LISTED RECORDS:

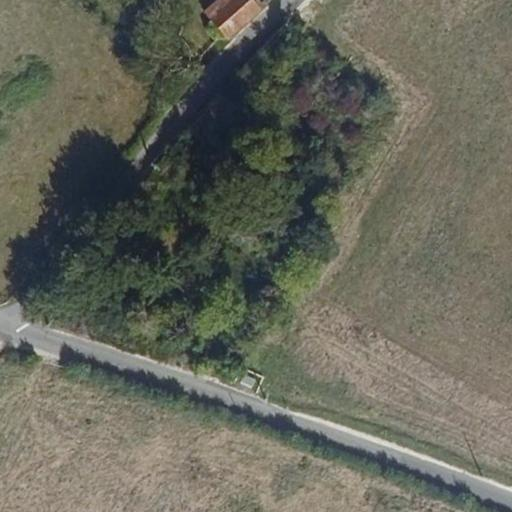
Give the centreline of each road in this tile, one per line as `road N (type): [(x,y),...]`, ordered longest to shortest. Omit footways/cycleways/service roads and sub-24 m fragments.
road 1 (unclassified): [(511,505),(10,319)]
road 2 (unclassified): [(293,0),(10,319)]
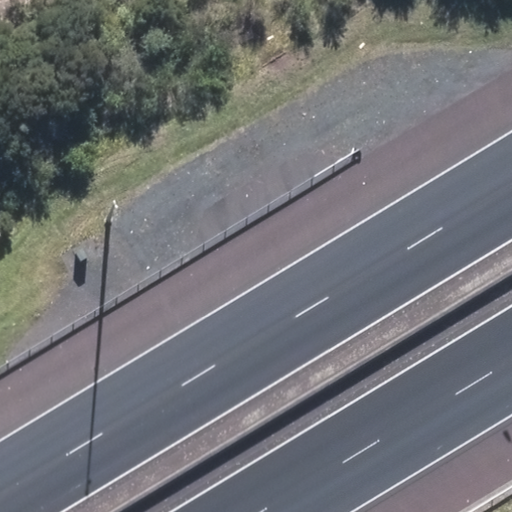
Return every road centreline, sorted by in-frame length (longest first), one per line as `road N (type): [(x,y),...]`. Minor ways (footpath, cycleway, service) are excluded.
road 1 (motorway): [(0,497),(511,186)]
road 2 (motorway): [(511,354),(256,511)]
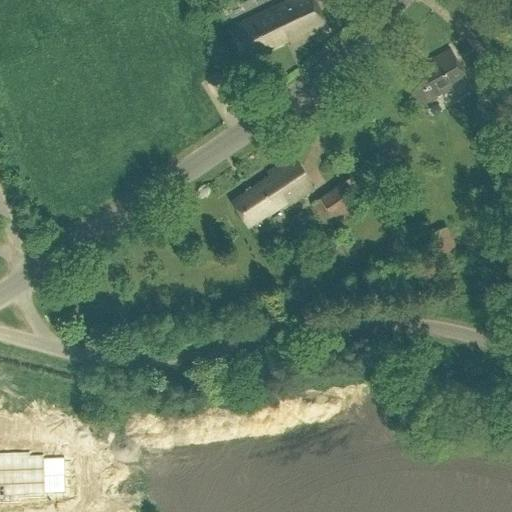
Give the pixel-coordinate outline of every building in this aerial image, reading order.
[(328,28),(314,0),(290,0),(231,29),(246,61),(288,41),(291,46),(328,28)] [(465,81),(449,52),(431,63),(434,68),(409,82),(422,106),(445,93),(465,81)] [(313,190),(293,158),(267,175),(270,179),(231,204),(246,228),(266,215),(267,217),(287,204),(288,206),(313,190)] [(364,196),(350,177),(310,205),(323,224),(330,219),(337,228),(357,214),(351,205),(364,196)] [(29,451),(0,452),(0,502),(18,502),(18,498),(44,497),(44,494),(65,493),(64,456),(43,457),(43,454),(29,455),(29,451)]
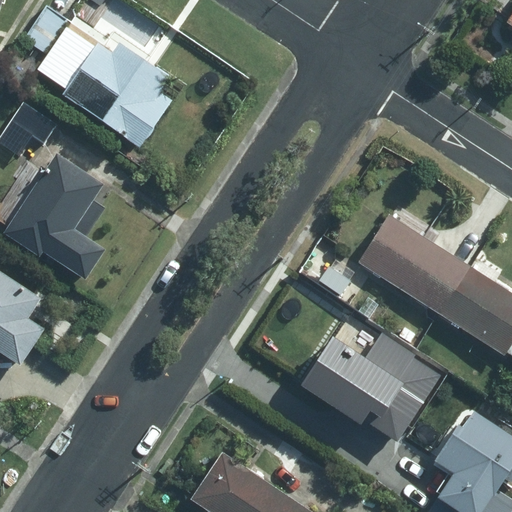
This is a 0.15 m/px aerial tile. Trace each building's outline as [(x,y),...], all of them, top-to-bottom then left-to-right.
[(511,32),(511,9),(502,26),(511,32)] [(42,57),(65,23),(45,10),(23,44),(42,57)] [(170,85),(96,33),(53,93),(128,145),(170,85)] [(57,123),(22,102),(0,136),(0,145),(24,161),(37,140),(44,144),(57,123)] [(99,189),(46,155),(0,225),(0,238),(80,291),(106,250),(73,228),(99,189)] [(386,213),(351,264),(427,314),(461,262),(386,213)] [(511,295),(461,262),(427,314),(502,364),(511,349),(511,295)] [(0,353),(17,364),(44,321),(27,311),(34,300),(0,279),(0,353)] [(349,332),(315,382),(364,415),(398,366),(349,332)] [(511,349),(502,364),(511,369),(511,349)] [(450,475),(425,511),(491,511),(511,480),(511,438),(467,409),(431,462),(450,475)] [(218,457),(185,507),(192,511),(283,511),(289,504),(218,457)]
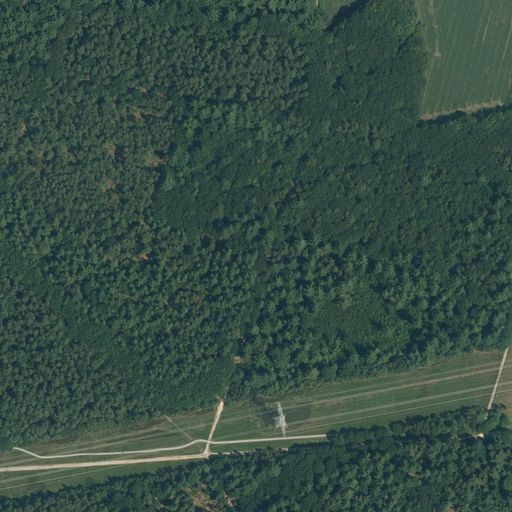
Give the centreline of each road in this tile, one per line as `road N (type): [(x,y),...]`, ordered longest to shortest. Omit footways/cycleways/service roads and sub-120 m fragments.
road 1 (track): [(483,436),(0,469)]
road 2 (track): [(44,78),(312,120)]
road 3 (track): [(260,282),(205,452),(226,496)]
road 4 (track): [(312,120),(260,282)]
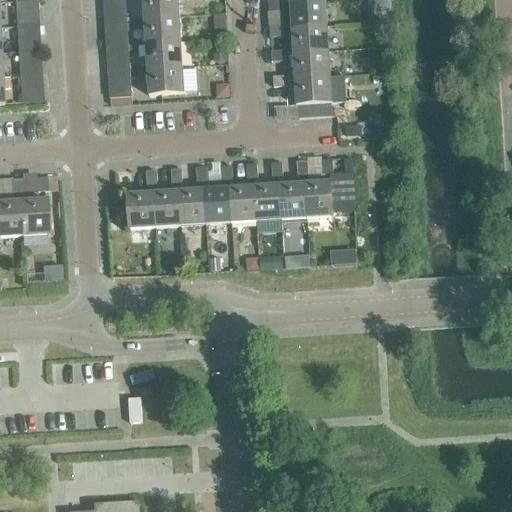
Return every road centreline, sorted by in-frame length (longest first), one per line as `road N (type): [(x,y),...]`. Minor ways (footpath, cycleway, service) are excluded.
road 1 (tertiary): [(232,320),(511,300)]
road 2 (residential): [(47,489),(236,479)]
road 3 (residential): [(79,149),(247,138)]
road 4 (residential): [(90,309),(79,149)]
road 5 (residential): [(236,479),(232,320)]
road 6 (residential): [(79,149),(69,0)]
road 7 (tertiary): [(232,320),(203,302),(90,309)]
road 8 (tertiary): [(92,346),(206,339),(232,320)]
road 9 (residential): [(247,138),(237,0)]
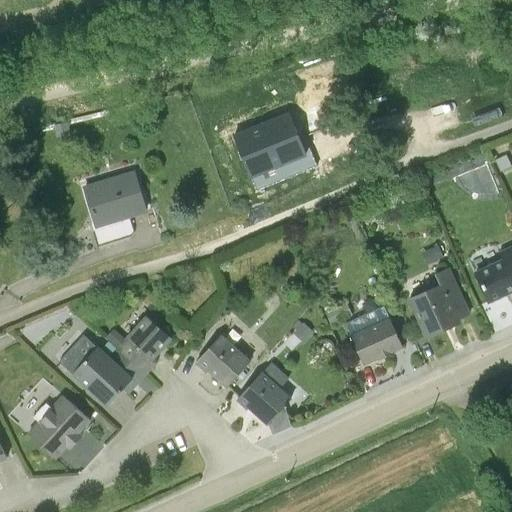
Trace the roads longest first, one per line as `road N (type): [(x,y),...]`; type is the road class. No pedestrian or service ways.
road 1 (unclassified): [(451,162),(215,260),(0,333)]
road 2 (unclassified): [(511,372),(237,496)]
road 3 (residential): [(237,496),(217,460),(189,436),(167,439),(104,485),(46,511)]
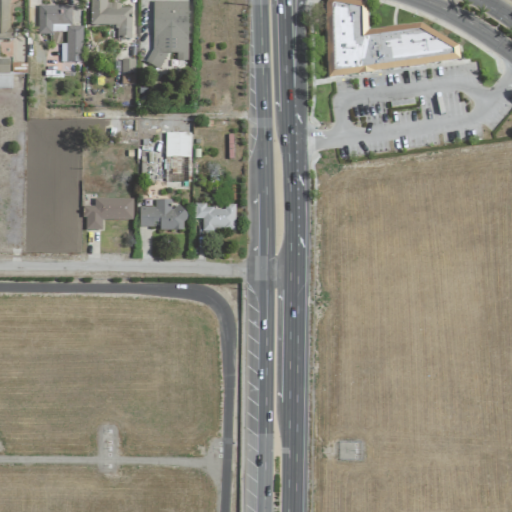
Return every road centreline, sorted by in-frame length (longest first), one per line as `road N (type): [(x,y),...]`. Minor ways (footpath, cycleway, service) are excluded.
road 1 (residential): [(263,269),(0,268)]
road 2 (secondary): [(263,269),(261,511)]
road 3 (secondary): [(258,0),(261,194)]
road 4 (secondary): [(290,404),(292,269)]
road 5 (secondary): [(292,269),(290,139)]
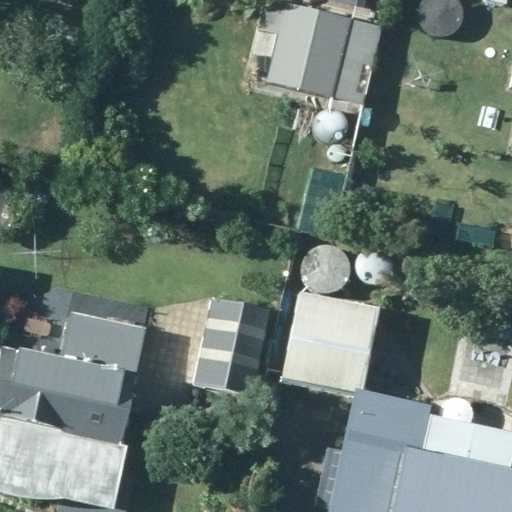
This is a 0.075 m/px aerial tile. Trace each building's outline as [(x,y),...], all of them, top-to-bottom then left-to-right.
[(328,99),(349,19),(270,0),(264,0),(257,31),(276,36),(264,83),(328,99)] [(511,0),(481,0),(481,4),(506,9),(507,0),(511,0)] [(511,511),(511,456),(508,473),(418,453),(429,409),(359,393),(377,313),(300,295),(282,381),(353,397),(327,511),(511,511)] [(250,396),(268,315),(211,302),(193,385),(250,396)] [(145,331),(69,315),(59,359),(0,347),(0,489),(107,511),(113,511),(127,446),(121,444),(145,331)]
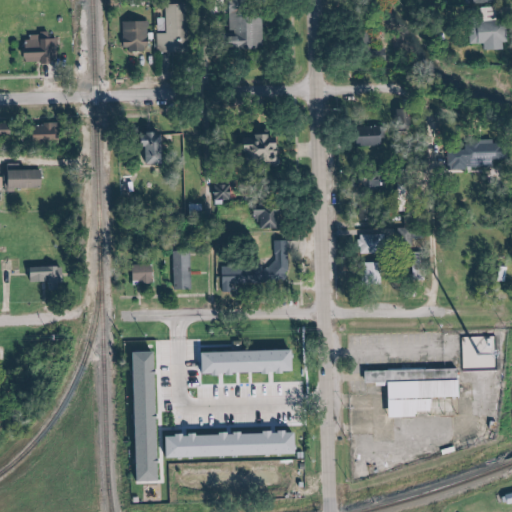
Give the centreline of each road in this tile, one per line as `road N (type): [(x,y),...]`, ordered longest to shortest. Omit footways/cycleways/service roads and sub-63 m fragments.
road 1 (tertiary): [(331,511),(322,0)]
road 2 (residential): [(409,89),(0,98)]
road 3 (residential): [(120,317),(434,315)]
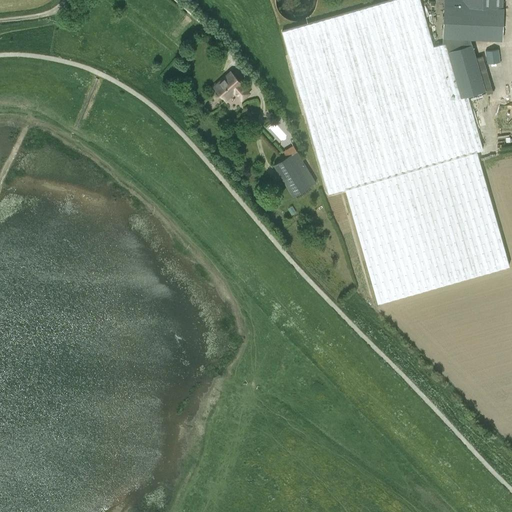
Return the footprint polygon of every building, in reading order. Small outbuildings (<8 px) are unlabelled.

EXERCISE BRIEF: Copy out every entry above word for word, leaving out the pictures.

TASK RESPONSE:
Give the centreline of each road in this tile, one per line as `road N (type): [(x,y),...]`, ordered longest to shortest. Omit footways/cycleways/service roads and sub-24 m fragments.
road 1 (unclassified): [(511,505),(10,319)]
road 2 (unclassified): [(293,0),(10,319)]
Return every road centreline, sorted by in-frame length (longest first), one per line as `road N (type): [(x,y),...]`. Minor ways (footpath, cycleway, service) are excluded.
road 1 (motorway): [(0,497),(511,186)]
road 2 (motorway): [(511,354),(256,511)]
Give the pixel-coordinate outline of every building in this aerial image, reading order.
[(328,28),(314,0),(290,0),(231,29),(246,61),(288,41),(291,46),(328,28)] [(465,81),(449,52),(431,63),(434,68),(409,82),(422,106),(445,93),(465,81)] [(313,190),(293,158),(267,175),(270,179),(231,204),(246,228),(266,215),(267,217),(287,204),(288,206),(313,190)] [(364,196),(350,177),(310,205),(323,224),(330,219),(337,228),(357,214),(351,205),(364,196)] [(29,451),(0,452),(0,502),(18,502),(18,498),(44,497),(44,494),(65,493),(64,456),(43,457),(43,454),(29,455),(29,451)]
This is a 0.15 m/px aerial tile. Trace each building's outline as [(x,y),...], all of them, top-to-bottom then left-to-right.
[(511,32),(511,9),(502,26),(511,32)] [(42,57),(65,23),(45,10),(23,44),(42,57)] [(170,85),(96,33),(53,93),(128,145),(170,85)] [(57,123),(22,102),(0,136),(0,145),(24,161),(37,140),(44,144),(57,123)] [(99,189),(46,155),(0,225),(0,238),(80,291),(106,250),(73,228),(99,189)] [(386,213),(351,264),(427,314),(461,262),(386,213)] [(511,295),(461,262),(427,314),(502,364),(511,349),(511,295)] [(0,353),(17,364),(44,321),(27,311),(34,300),(0,279),(0,353)] [(349,332),(315,382),(364,415),(398,366),(349,332)] [(511,349),(502,364),(511,369),(511,349)] [(450,475),(425,511),(491,511),(511,480),(511,438),(467,409),(431,462),(450,475)] [(218,457),(185,507),(192,511),(283,511),(289,504),(218,457)]
Give the centreline of each road in this tile, one per line as `road N (type): [(x,y),...]`, ordered longest to shortest. Omit footways/cycleways/service roads and sub-120 m fragments.
road 1 (track): [(483,436),(0,469)]
road 2 (track): [(44,78),(312,120)]
road 3 (track): [(260,282),(205,452),(226,496)]
road 4 (track): [(312,120),(260,282)]
Return every road centreline, sorted by in-frame length (longest first), one per line as `road N (type): [(x,y),...]`. Minor ways (footpath, cycleway, service) are excluded.
road 1 (tertiary): [(232,320),(511,300)]
road 2 (residential): [(47,489),(236,479)]
road 3 (residential): [(79,149),(247,138)]
road 4 (residential): [(90,309),(79,149)]
road 5 (residential): [(236,479),(232,320)]
road 6 (residential): [(79,149),(69,0)]
road 7 (tertiary): [(232,320),(203,302),(90,309)]
road 8 (tertiary): [(92,346),(206,339),(232,320)]
road 9 (residential): [(247,138),(237,0)]
Trace the roads longest first, one per line as `road N (type): [(x,y),...]`; type is the road class. No pedestrian or service ways.
road 1 (unclassified): [(451,162),(215,260),(0,333)]
road 2 (unclassified): [(511,372),(237,496)]
road 3 (residential): [(237,496),(217,460),(189,436),(167,439),(104,485),(46,511)]
Return every road centreline, sorted by in-frame length (longest first), one per line as `road N (type): [(x,y),...]`. Minor ways (footpath, cycleway, service) are excluded.
road 1 (residential): [(263,269),(0,268)]
road 2 (secondary): [(263,269),(261,511)]
road 3 (secondary): [(258,0),(261,194)]
road 4 (secondary): [(290,404),(292,269)]
road 5 (secondary): [(292,269),(290,139)]
This is a 0.075 m/px aerial tile. Trace each building's outline as [(x,y),...], all of them, top-to-bottom then left-to-right.
[(328,99),(349,19),(270,0),(264,0),(257,31),(276,36),(264,83),(328,99)] [(511,0),(481,0),(481,4),(506,9),(507,0),(511,0)] [(511,511),(511,456),(508,473),(418,453),(429,409),(359,393),(377,313),(300,295),(282,381),(353,397),(327,511),(511,511)] [(250,396),(268,315),(211,302),(193,385),(250,396)] [(145,331),(69,315),(59,359),(0,347),(0,489),(107,511),(113,511),(127,446),(121,444),(145,331)]
Give the centreline of each road in this tile, one per line as `road N (type): [(x,y),...]`, ordered longest to shortest. Omit footways/cycleways/service roads and sub-63 m fragments.
road 1 (tertiary): [(331,511),(322,0)]
road 2 (residential): [(409,89),(0,98)]
road 3 (residential): [(120,317),(434,315)]
Return the footprint polygon of every building, in reading order. Small outbuildings (<8 px) are unlabelled.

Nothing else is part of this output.